* Task:
Exact copies of the lines from the one holding "U3 pin GP2: VA -> none" through the last line of the entries below are to be printed, with pictures omitted.

+++ Provided material +++

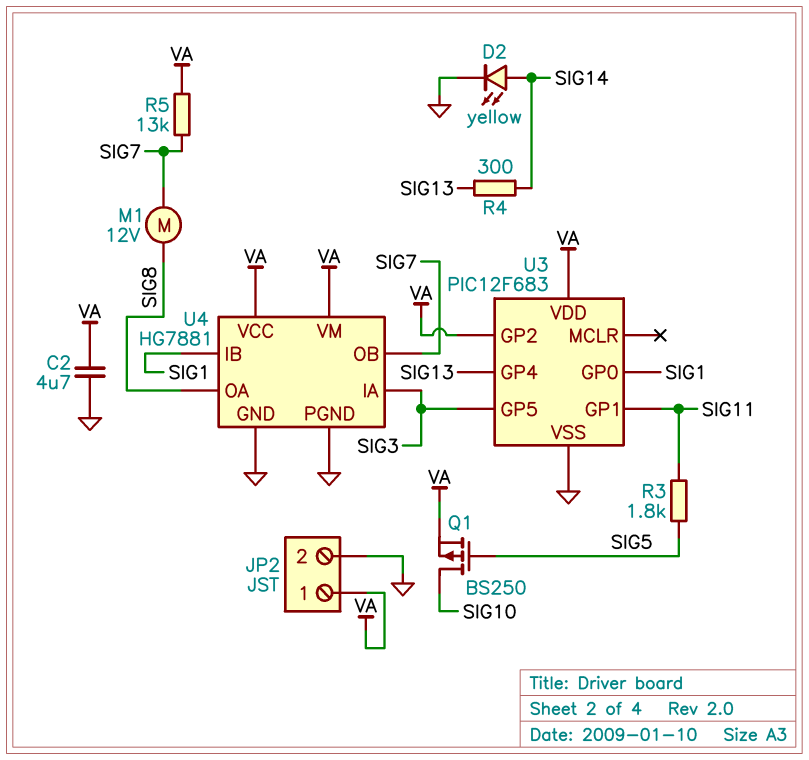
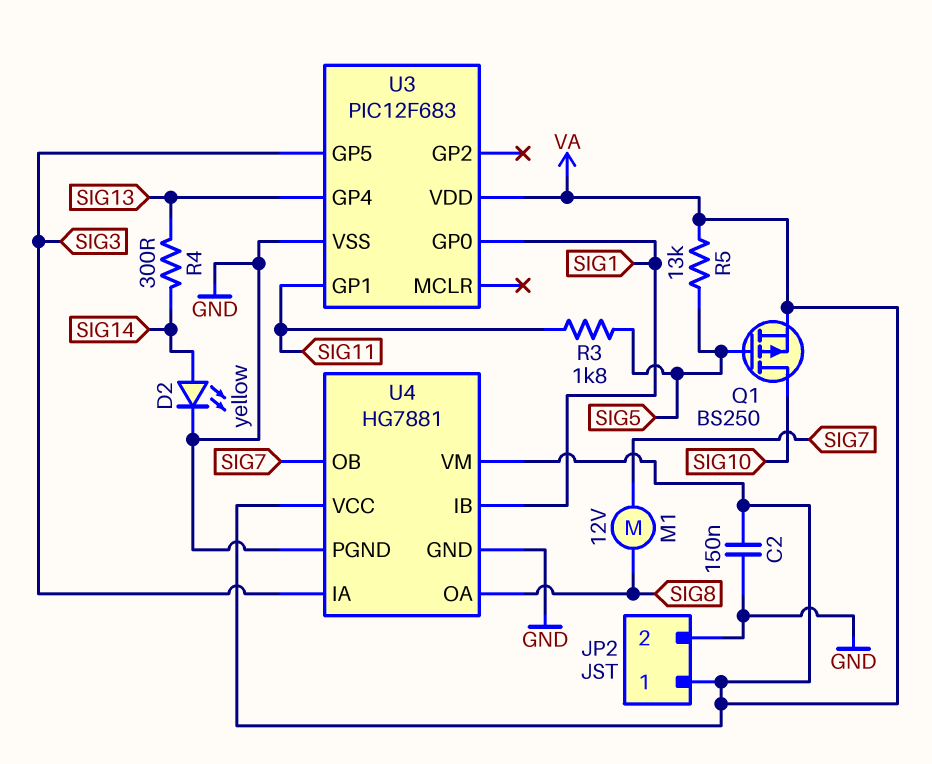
C2: 4.7uF (GND, VA) -> 150nF (GND, VA)
R5: 13k (SIG7, VA) -> 13k (SIG5, VA)
U3 pin GP2: VA -> none

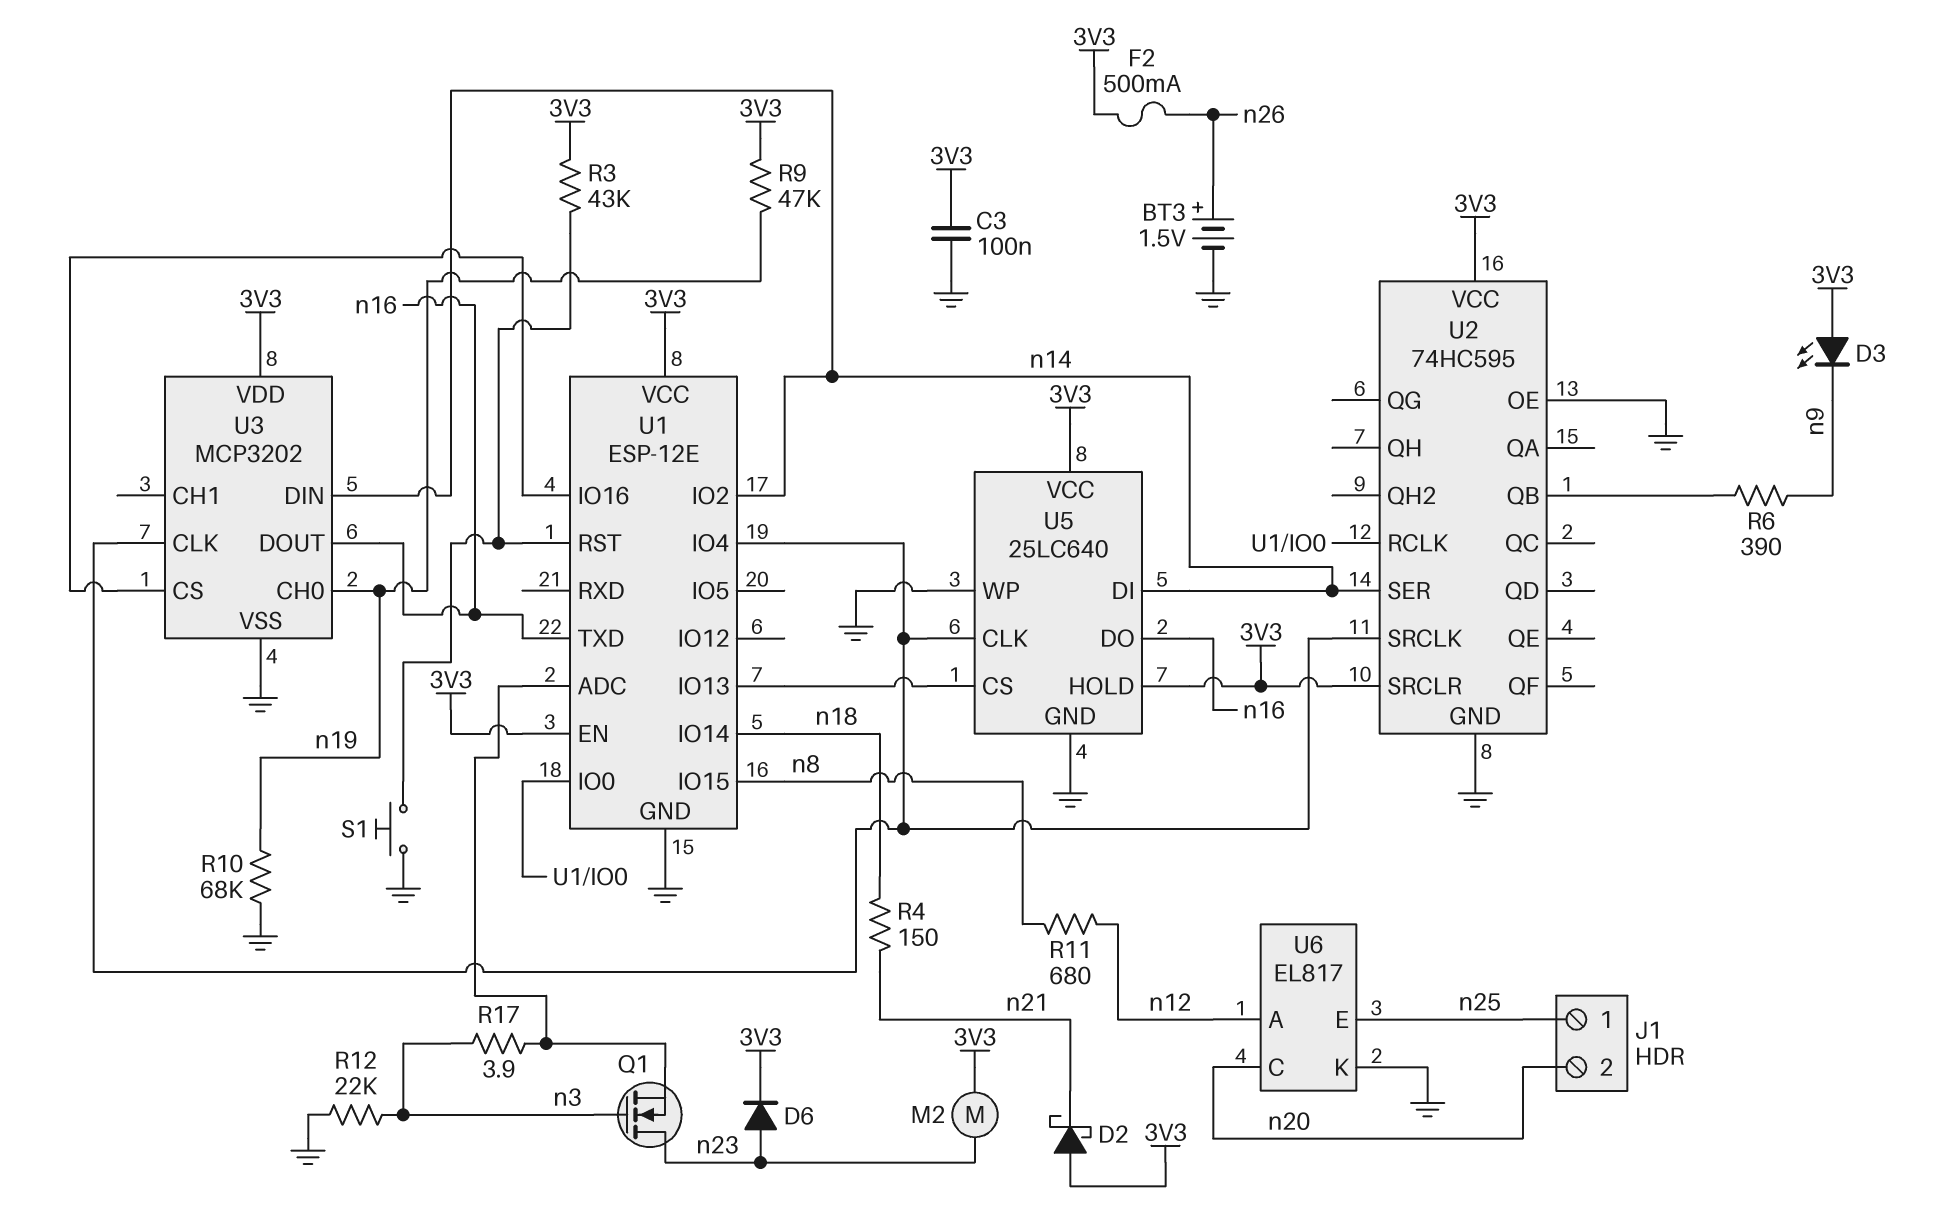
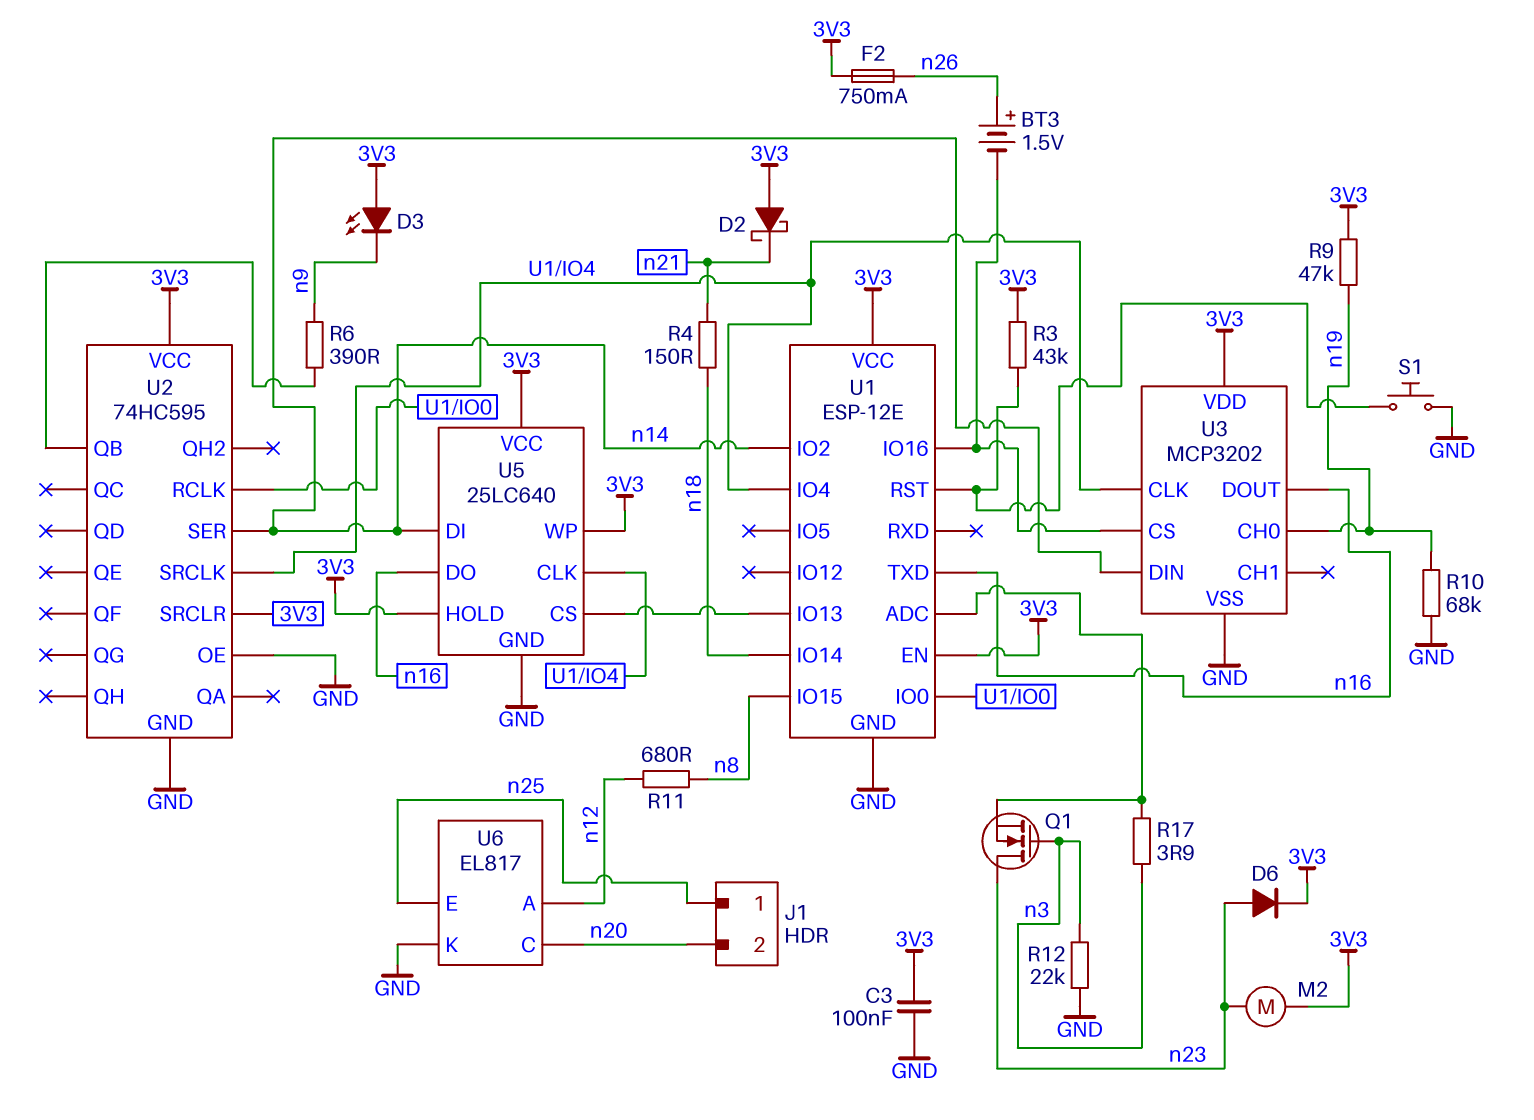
BT3: 1.5V (plus n26, minus GND) -> 1.5V (plus n26, minus U1/IO16)
F2: 500mA (3V3, n26) -> 750mA (3V3, n26)
U5 pin WP: GND -> 3V3

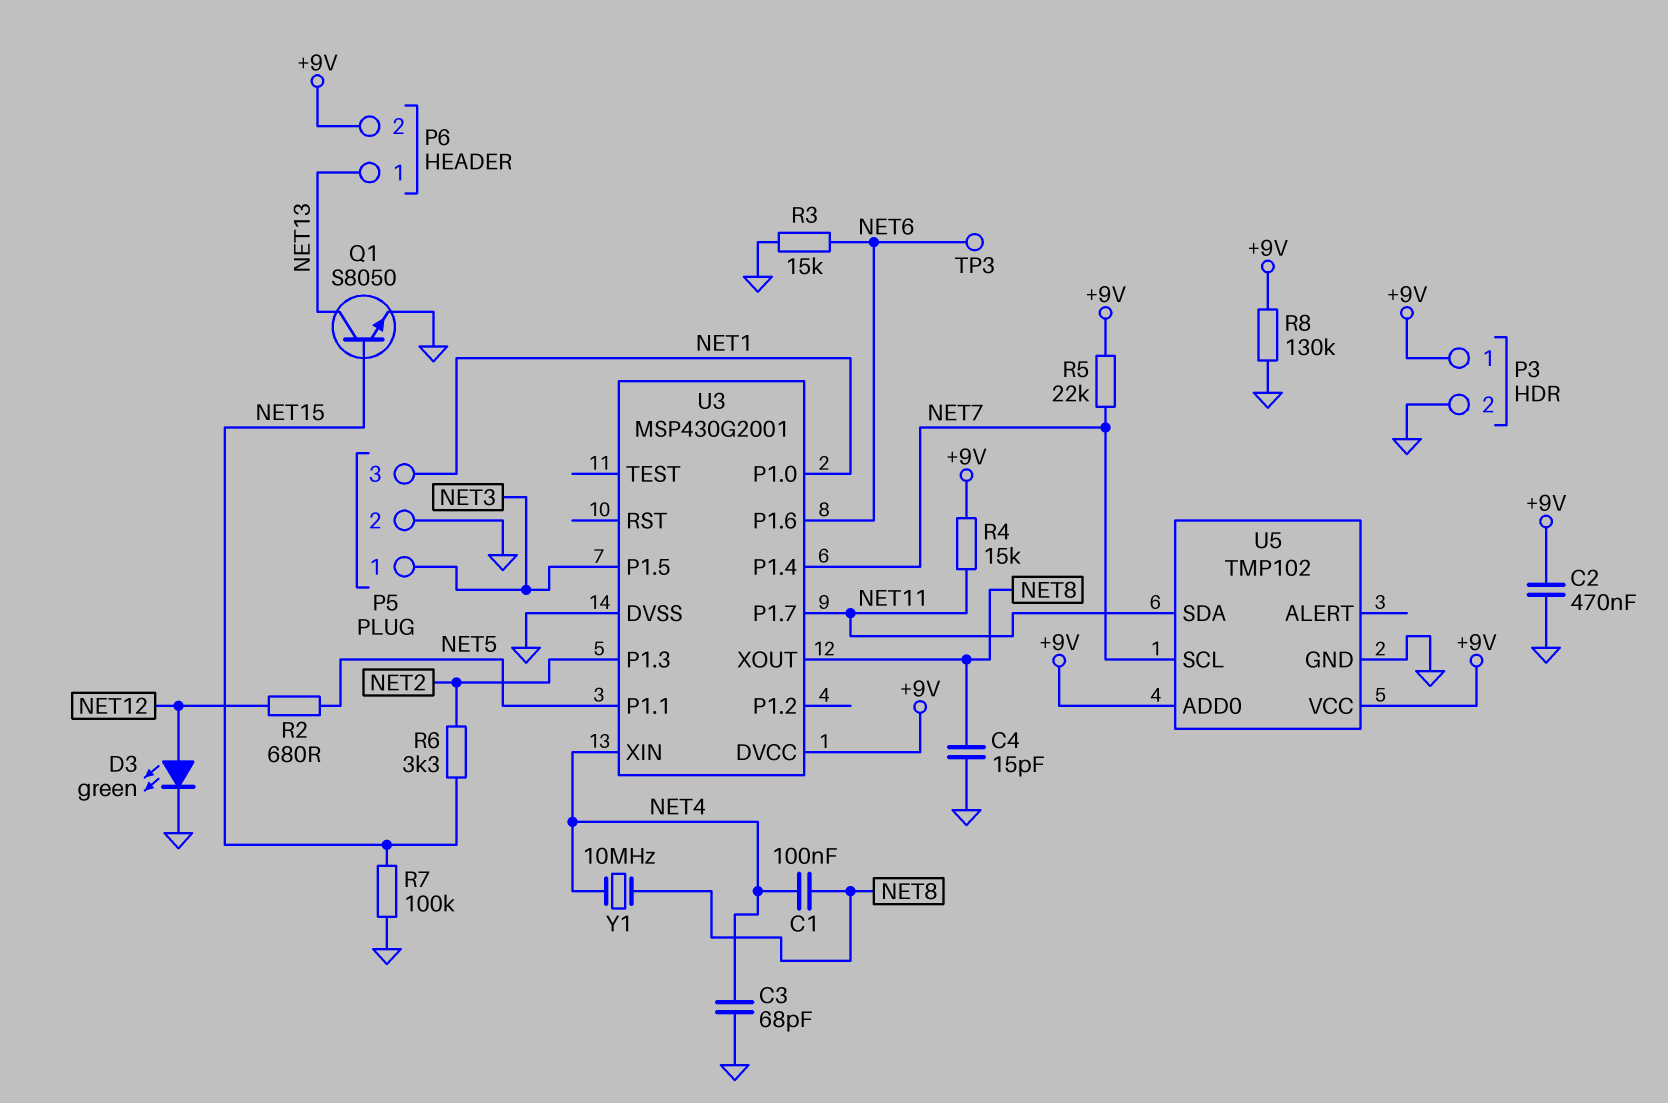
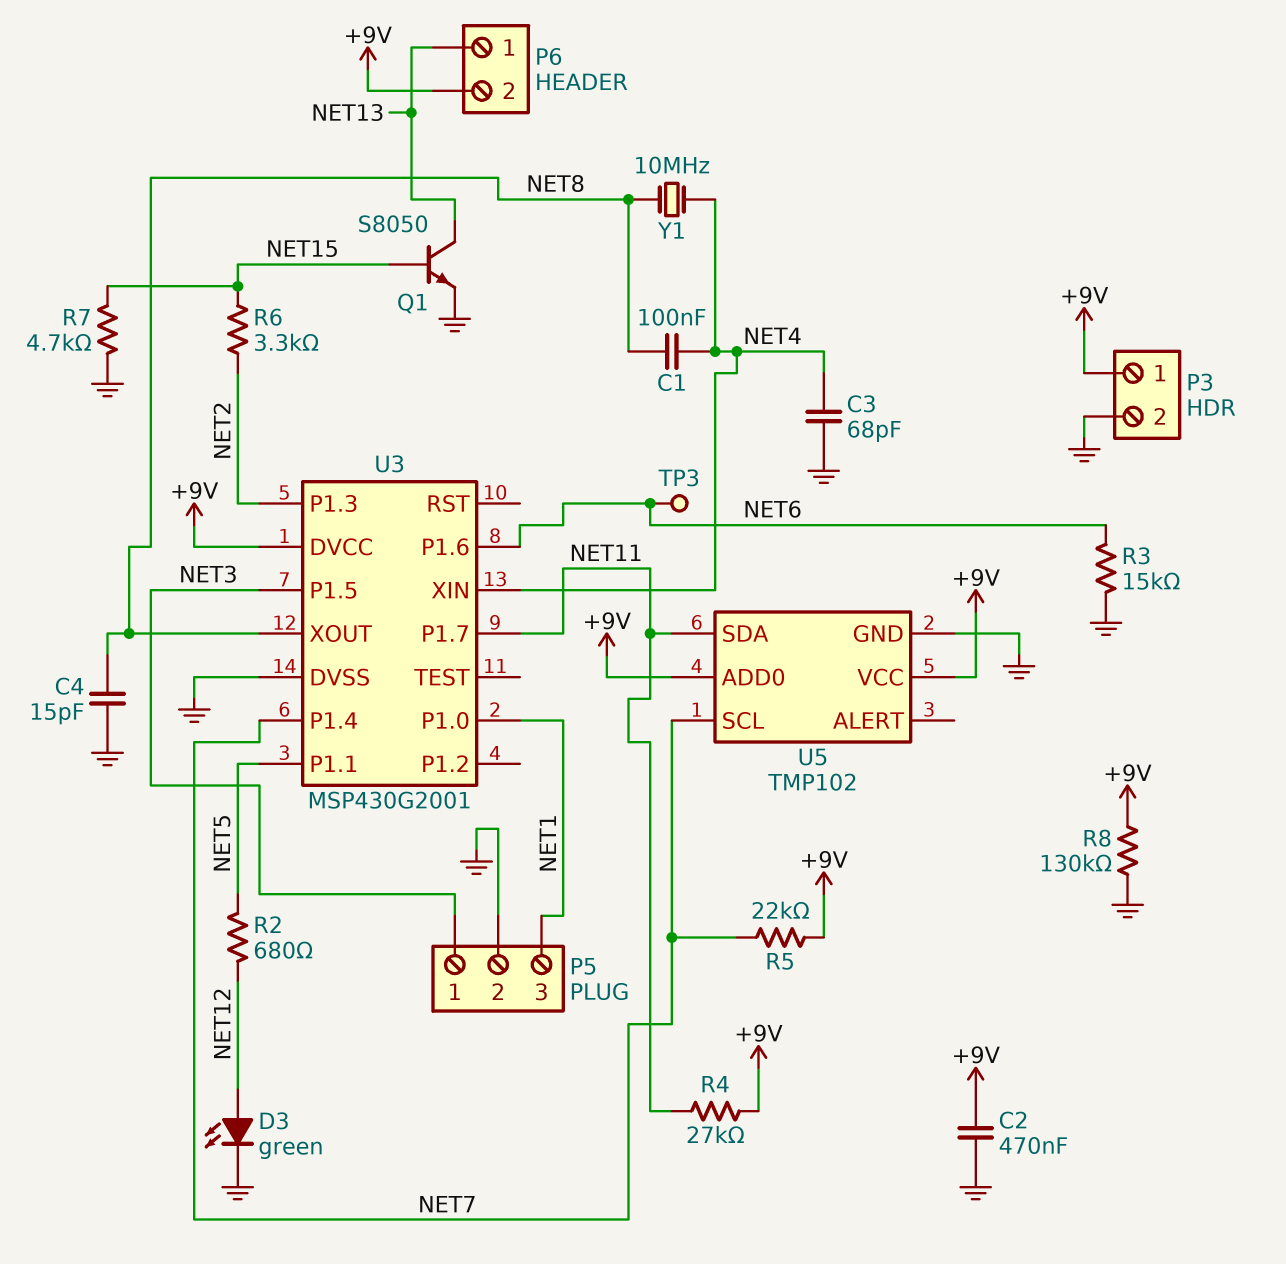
R4: 15k (+9V, NET11) -> 27k (+9V, NET11)
R7: 100k (GND, NET15) -> 4.7k (GND, NET15)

+++

* Result for this exercise:
U3 pin GP2: VA -> none

BT3: 1.5V (plus n26, minus GND) -> 1.5V (plus n26, minus U1/IO16)
F2: 500mA (3V3, n26) -> 750mA (3V3, n26)
U5 pin WP: GND -> 3V3

R4: 15k (+9V, NET11) -> 27k (+9V, NET11)
R7: 100k (GND, NET15) -> 4.7k (GND, NET15)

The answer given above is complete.